» **Work task**: Stop after the line that contains "RGB3 pin R: SCK -> 6"; until then, restate each line of the entries word for word from the very first.
**** Recorded data ****
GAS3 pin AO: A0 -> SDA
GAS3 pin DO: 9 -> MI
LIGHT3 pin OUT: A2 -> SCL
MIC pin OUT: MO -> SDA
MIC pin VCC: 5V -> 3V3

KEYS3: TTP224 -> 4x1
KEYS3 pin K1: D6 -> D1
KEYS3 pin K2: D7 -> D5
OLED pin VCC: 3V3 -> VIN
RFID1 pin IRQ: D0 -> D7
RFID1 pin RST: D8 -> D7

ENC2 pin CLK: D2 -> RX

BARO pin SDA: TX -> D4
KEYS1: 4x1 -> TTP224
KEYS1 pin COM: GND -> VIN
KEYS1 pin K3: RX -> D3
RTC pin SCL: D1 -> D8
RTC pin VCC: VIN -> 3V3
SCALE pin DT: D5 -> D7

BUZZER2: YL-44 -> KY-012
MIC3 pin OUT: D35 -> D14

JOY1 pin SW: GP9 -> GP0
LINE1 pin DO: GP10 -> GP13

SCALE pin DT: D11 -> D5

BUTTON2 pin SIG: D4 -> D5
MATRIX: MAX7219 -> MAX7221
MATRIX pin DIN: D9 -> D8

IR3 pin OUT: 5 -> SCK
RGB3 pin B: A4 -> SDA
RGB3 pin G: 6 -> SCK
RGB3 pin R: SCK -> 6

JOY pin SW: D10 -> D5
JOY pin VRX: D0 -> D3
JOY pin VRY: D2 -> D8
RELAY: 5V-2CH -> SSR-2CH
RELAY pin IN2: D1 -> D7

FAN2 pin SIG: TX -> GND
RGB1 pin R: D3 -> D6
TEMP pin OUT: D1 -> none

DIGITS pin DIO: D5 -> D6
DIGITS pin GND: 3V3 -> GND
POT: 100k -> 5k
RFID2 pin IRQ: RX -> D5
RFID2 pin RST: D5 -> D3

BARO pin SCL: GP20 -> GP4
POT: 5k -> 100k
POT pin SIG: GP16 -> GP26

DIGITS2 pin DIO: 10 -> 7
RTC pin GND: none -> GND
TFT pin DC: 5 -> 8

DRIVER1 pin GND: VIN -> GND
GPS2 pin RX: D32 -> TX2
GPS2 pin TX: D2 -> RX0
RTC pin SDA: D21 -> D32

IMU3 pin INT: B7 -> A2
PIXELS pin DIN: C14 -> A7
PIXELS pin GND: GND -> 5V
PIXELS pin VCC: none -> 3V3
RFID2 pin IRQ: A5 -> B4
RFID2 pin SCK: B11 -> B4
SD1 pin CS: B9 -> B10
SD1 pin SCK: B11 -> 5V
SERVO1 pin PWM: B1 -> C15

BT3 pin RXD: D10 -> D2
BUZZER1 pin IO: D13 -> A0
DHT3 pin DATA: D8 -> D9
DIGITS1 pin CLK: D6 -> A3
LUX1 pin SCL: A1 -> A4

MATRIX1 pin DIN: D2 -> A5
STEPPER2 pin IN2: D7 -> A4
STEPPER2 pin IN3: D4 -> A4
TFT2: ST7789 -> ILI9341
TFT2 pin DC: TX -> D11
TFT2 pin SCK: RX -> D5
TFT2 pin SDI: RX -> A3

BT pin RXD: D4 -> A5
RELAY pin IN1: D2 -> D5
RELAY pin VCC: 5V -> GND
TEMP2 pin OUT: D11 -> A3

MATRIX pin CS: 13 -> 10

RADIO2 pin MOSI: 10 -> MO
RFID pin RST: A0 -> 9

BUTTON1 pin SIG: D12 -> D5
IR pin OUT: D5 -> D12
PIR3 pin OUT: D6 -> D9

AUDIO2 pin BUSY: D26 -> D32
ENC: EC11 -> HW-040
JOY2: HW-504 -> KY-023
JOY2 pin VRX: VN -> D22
****
» **Result**:
GAS3 pin AO: A0 -> SDA
GAS3 pin DO: 9 -> MI
LIGHT3 pin OUT: A2 -> SCL
MIC pin OUT: MO -> SDA
MIC pin VCC: 5V -> 3V3

KEYS3: TTP224 -> 4x1
KEYS3 pin K1: D6 -> D1
KEYS3 pin K2: D7 -> D5
OLED pin VCC: 3V3 -> VIN
RFID1 pin IRQ: D0 -> D7
RFID1 pin RST: D8 -> D7

ENC2 pin CLK: D2 -> RX

BARO pin SDA: TX -> D4
KEYS1: 4x1 -> TTP224
KEYS1 pin COM: GND -> VIN
KEYS1 pin K3: RX -> D3
RTC pin SCL: D1 -> D8
RTC pin VCC: VIN -> 3V3
SCALE pin DT: D5 -> D7

BUZZER2: YL-44 -> KY-012
MIC3 pin OUT: D35 -> D14

JOY1 pin SW: GP9 -> GP0
LINE1 pin DO: GP10 -> GP13

SCALE pin DT: D11 -> D5

BUTTON2 pin SIG: D4 -> D5
MATRIX: MAX7219 -> MAX7221
MATRIX pin DIN: D9 -> D8

IR3 pin OUT: 5 -> SCK
RGB3 pin B: A4 -> SDA
RGB3 pin G: 6 -> SCK
RGB3 pin R: SCK -> 6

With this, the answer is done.